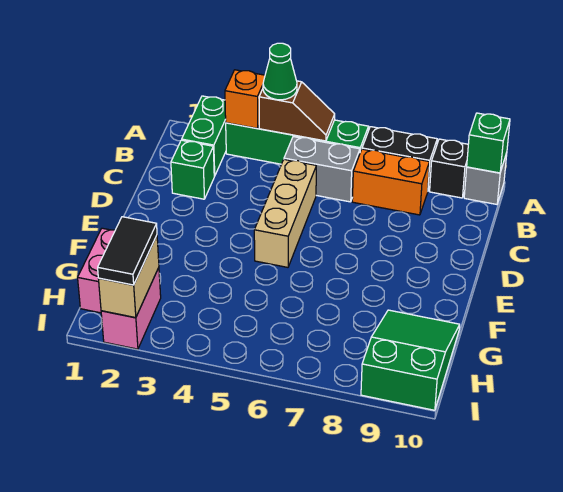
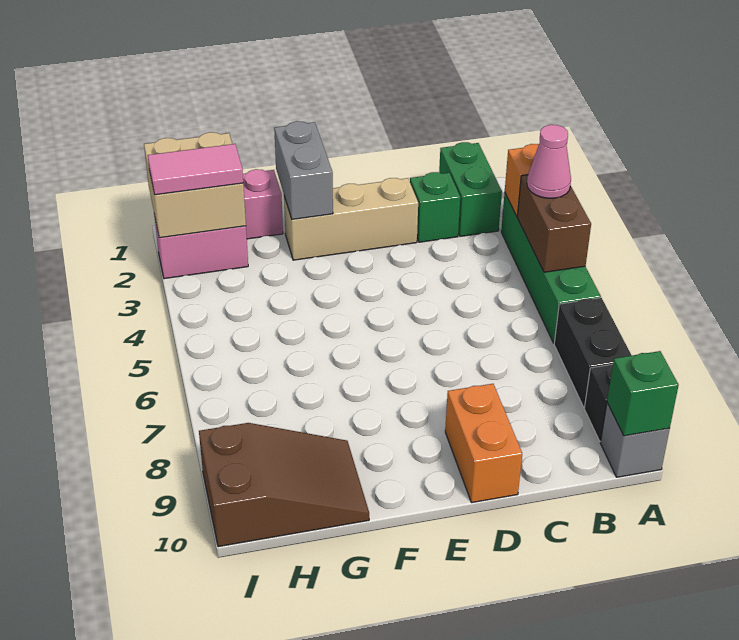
green brick A2:B2 level 1 -> green brick B1:B2 level 1
brown slope A4:A5 level 2 top 4 -> brown brick A4:A5 level 2
green cone A4 level 3 -> pink cone A4 level 3
grey brick B5:B6 level 1 -> grey brick F1:F2 level 2
orange brick B7:B8 level 1 -> orange brick D9:D10 level 1
tan brick C5:E5 level 1 -> tan brick D2:F2 level 1
green slope G9:I10 level 1 top I -> brown slope G9:I10 level 1 top I
tan brick H2:I2 level 2 -> tan brick H1:I2 level 2
black tile H2:I2 level 3 -> pink tile H2:I2 level 3

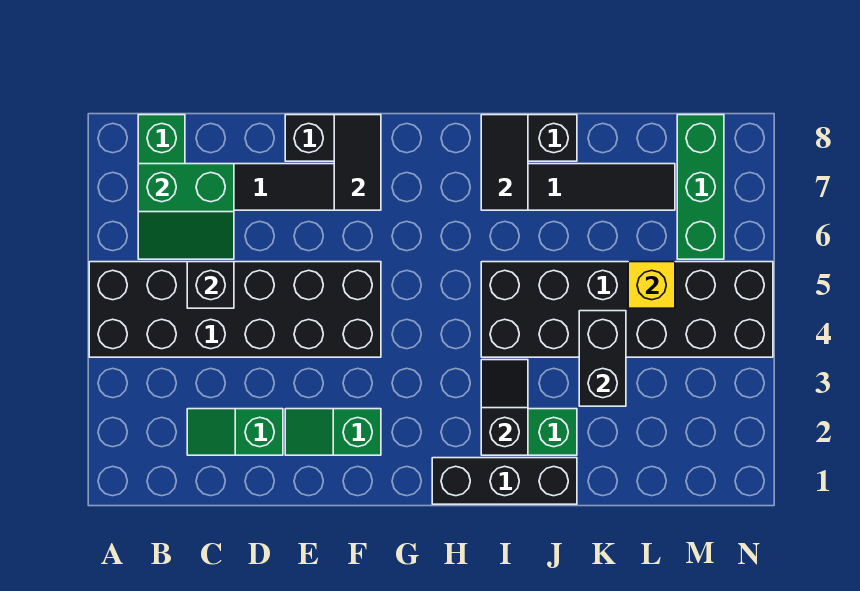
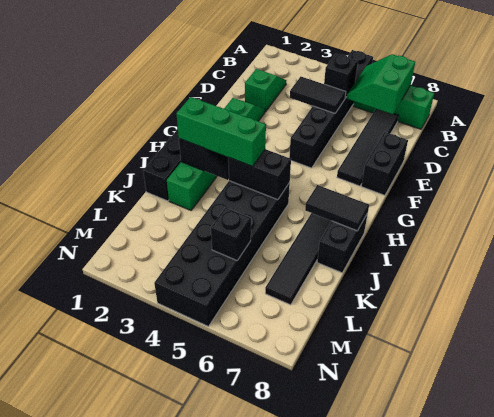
black brick A4:F5 level 1 -> black brick A5:F5 level 1
black tile F7:F8 level 2 -> black tile D4:D5 level 2
black brick K3:K4 level 2 -> black brick I4:I5 level 2
yellow brick L5 level 2 -> black brick L5 level 2
green brick M6:M8 level 1 -> green brick I2:I4 level 3

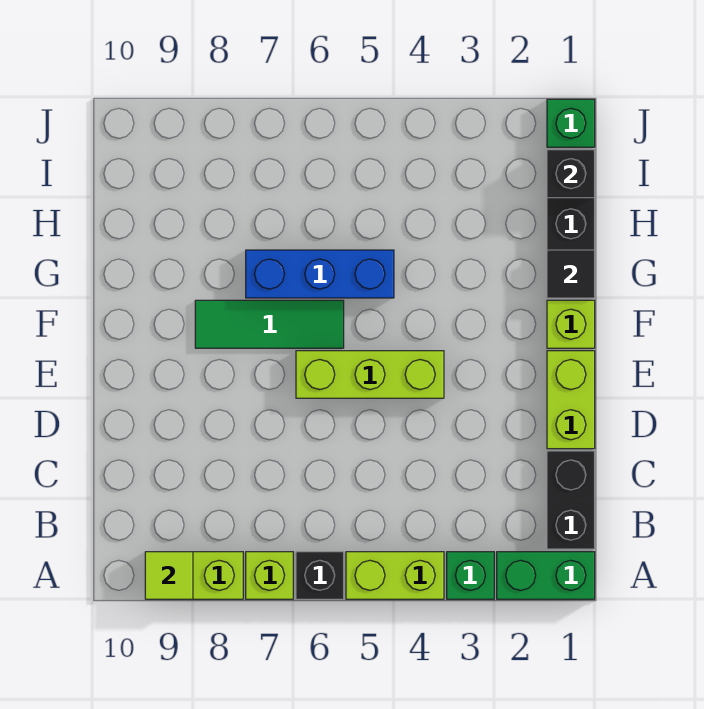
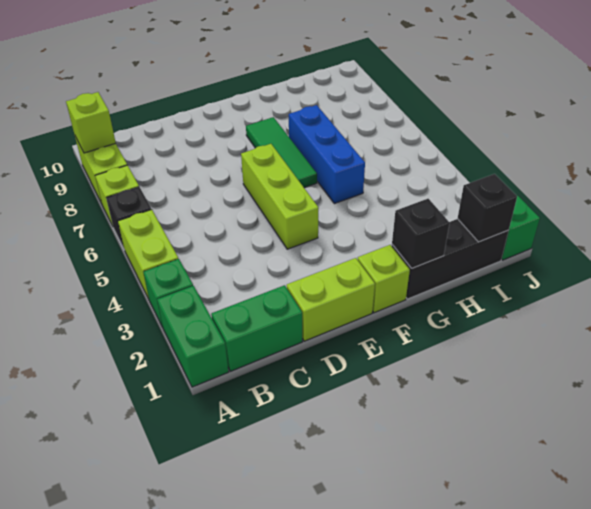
lime tile A9 level 2 -> lime brick A9 level 2
black brick B1:C1 level 1 -> green brick B1:C1 level 1
black tile G1 level 2 -> black brick G1 level 2

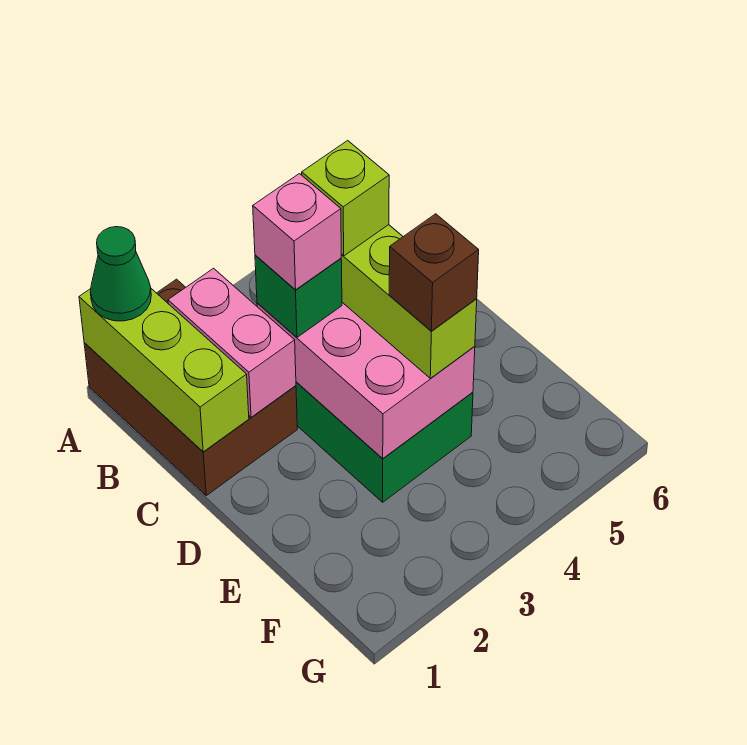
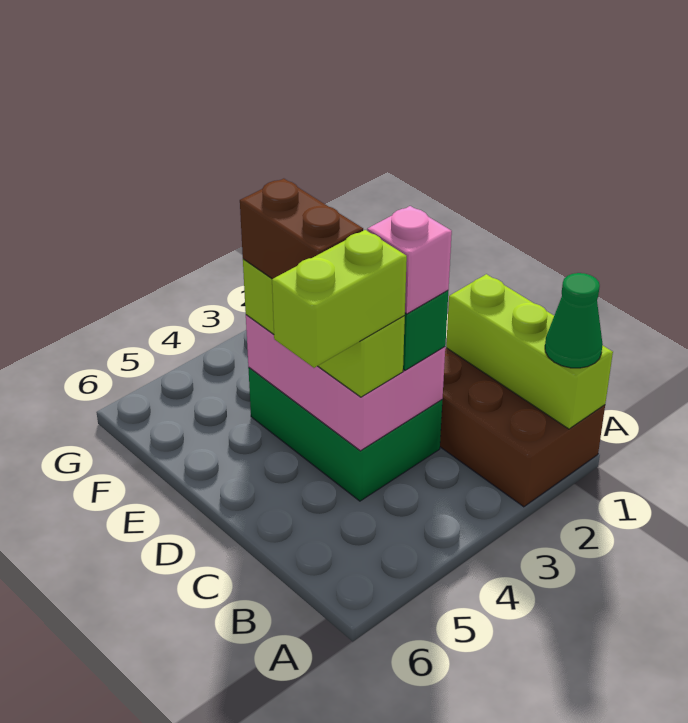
pink brick B2:C2 level 2 -> none
lime brick C4 level 4 -> lime brick C4:C5 level 4
brown brick E4 level 4 -> brown brick D4:E4 level 4

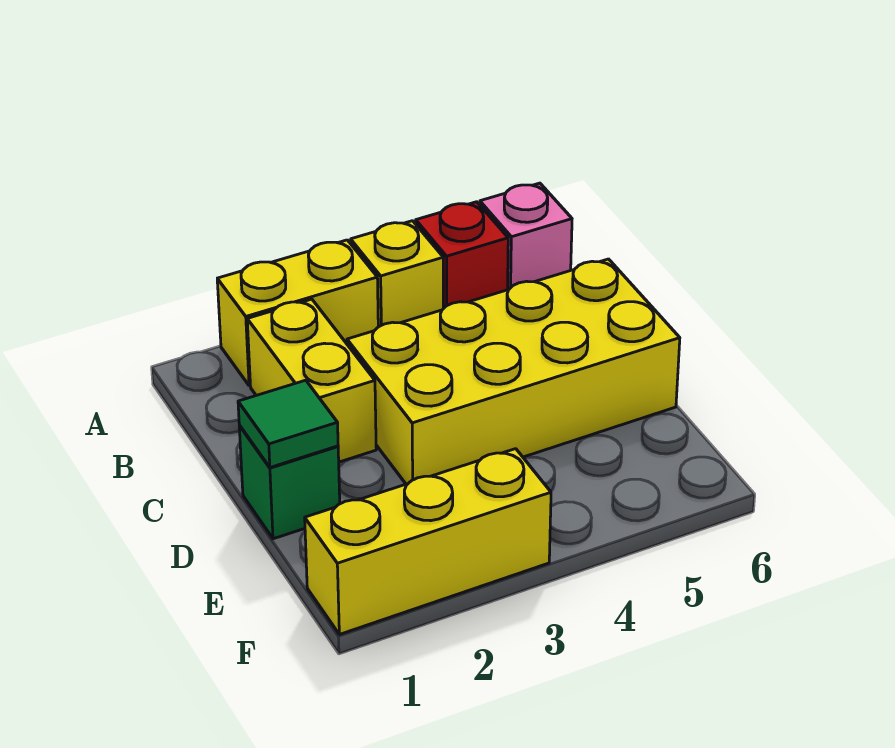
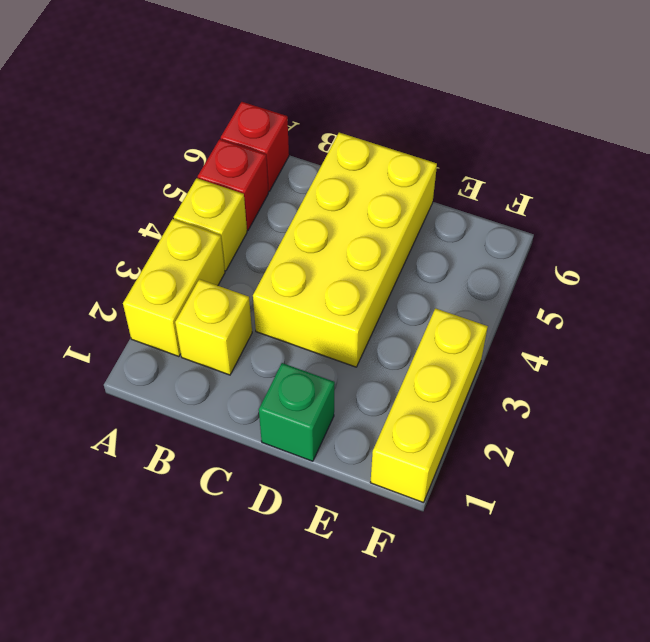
pink brick A6 level 1 -> red brick A6 level 1
yellow brick B2:C2 level 1 -> yellow brick B2 level 1
green tile D1 level 2 -> none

Problem details: Please set the records down again exactly as written. The pictures should not be included.

Written answer:
green brick A2:B2 level 1 -> green brick B1:B2 level 1
brown slope A4:A5 level 2 top 4 -> brown brick A4:A5 level 2
green cone A4 level 3 -> pink cone A4 level 3
grey brick B5:B6 level 1 -> grey brick F1:F2 level 2
orange brick B7:B8 level 1 -> orange brick D9:D10 level 1
tan brick C5:E5 level 1 -> tan brick D2:F2 level 1
green slope G9:I10 level 1 top I -> brown slope G9:I10 level 1 top I
tan brick H2:I2 level 2 -> tan brick H1:I2 level 2
black tile H2:I2 level 3 -> pink tile H2:I2 level 3

black brick A4:F5 level 1 -> black brick A5:F5 level 1
black tile F7:F8 level 2 -> black tile D4:D5 level 2
black brick K3:K4 level 2 -> black brick I4:I5 level 2
yellow brick L5 level 2 -> black brick L5 level 2
green brick M6:M8 level 1 -> green brick I2:I4 level 3

lime tile A9 level 2 -> lime brick A9 level 2
black brick B1:C1 level 1 -> green brick B1:C1 level 1
black tile G1 level 2 -> black brick G1 level 2

pink brick B2:C2 level 2 -> none
lime brick C4 level 4 -> lime brick C4:C5 level 4
brown brick E4 level 4 -> brown brick D4:E4 level 4

pink brick A6 level 1 -> red brick A6 level 1
yellow brick B2:C2 level 1 -> yellow brick B2 level 1
green tile D1 level 2 -> none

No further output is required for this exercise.